Exercise goal:
The number of lines holding the string "VBUS" is all that is wanted; count them in the records below.

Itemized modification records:
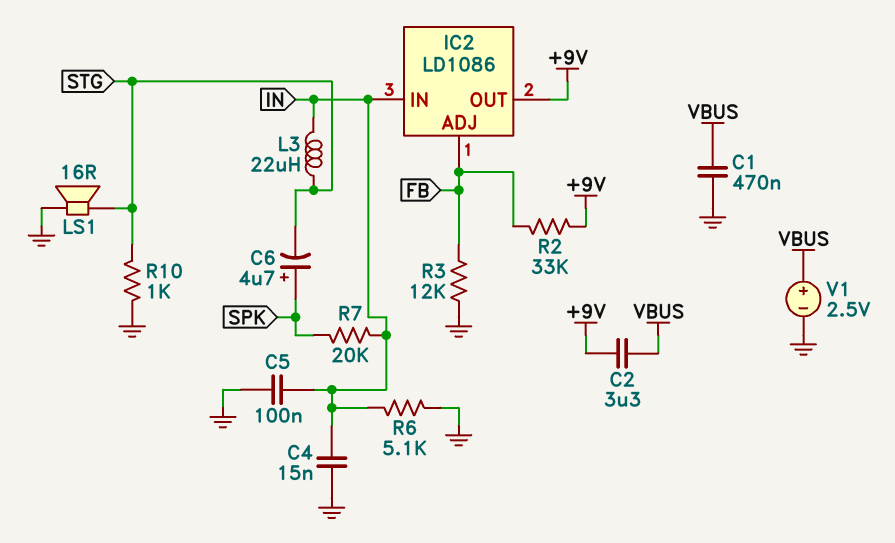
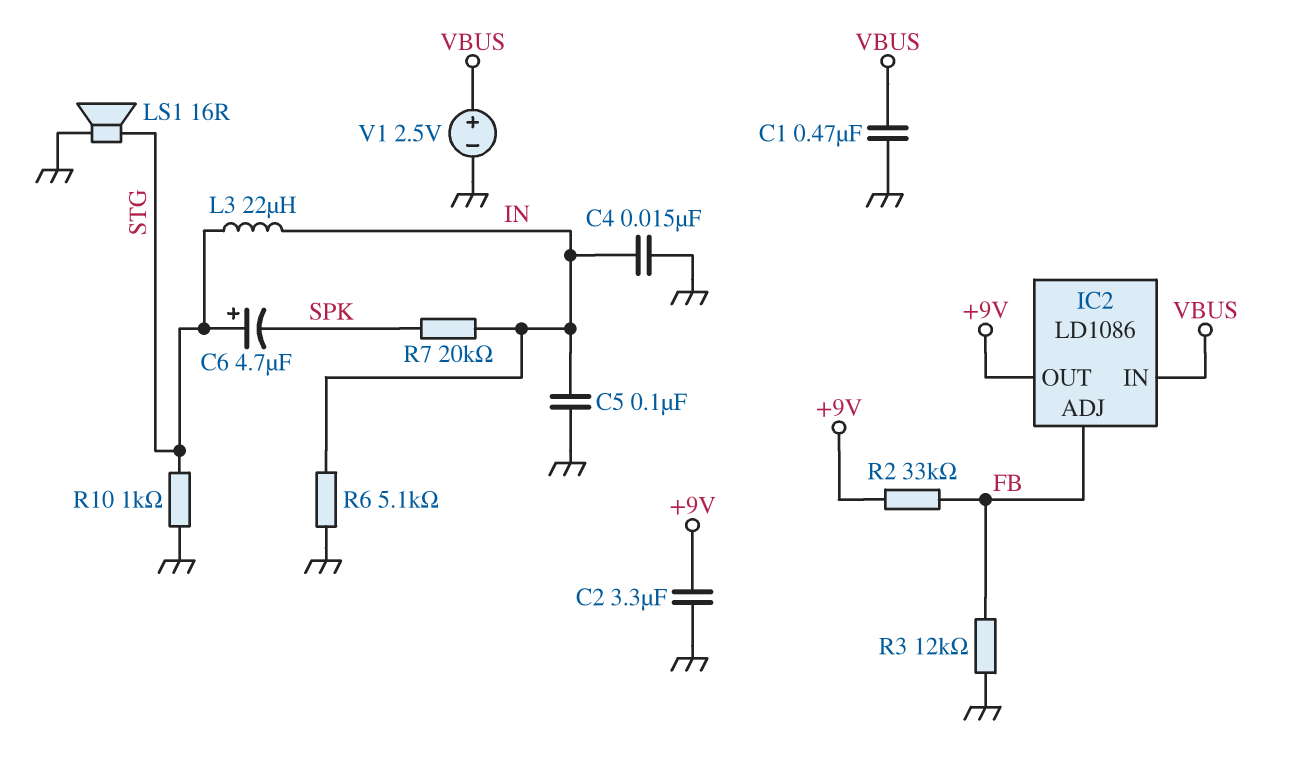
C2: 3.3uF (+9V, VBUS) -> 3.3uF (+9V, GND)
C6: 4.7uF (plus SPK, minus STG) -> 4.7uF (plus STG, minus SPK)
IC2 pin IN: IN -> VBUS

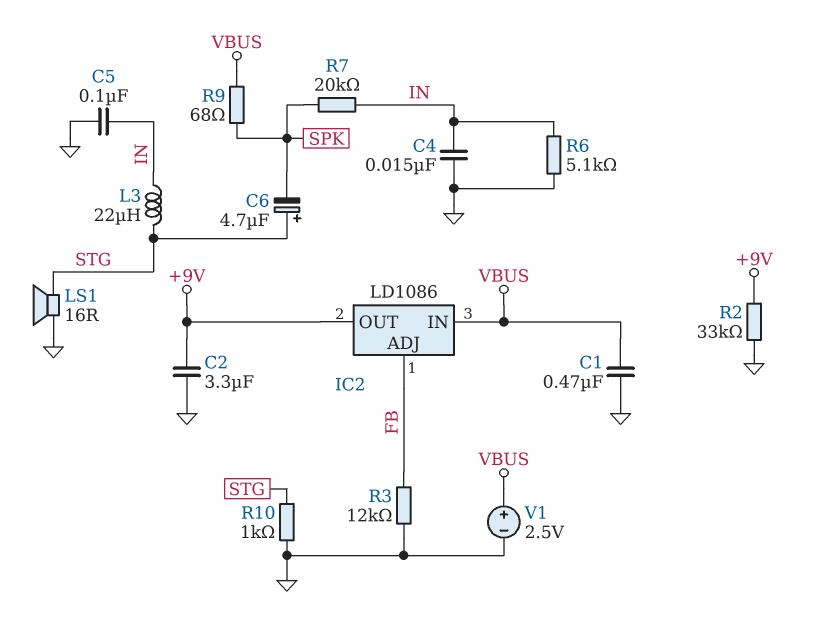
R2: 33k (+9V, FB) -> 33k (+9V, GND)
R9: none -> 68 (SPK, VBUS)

Reply to the task:
3